● **Task details**
From the data below, retype exactly the lines starting with the one that contains "BLACK DOMINO <257,324>" and ending with the one that contains "BLACK VASE <138,534>", both included.

Object change descriptions:
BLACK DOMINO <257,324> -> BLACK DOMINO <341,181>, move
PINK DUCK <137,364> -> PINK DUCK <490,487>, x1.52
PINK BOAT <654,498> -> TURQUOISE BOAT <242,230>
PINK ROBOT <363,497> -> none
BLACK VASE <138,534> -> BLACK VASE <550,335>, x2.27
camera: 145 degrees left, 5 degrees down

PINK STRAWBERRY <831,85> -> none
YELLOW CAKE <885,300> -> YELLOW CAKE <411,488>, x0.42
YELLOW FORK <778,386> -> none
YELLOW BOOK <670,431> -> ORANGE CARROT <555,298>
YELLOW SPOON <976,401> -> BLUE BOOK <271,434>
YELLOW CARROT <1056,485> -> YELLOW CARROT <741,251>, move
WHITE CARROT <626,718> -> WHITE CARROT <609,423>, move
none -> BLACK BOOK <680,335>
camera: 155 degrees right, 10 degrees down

==

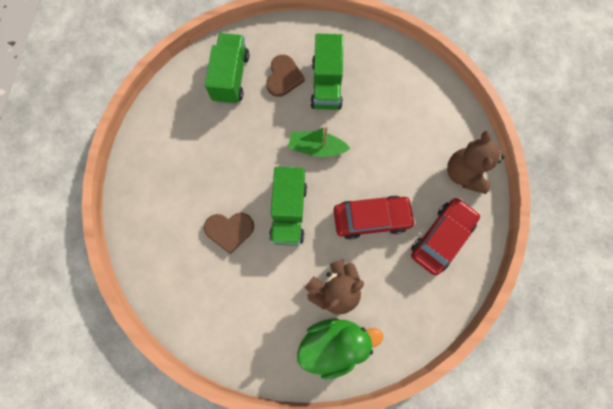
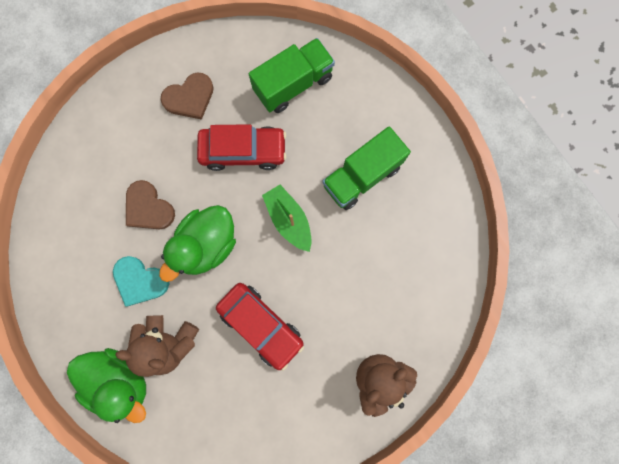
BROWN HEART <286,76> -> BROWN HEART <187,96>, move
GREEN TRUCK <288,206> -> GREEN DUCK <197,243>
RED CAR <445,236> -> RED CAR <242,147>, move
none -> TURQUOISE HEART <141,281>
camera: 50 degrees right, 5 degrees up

● **Exercise answer**
BLACK DOMINO <257,324> -> BLACK DOMINO <341,181>, move
PINK DUCK <137,364> -> PINK DUCK <490,487>, x1.52
PINK BOAT <654,498> -> TURQUOISE BOAT <242,230>
PINK ROBOT <363,497> -> none
BLACK VASE <138,534> -> BLACK VASE <550,335>, x2.27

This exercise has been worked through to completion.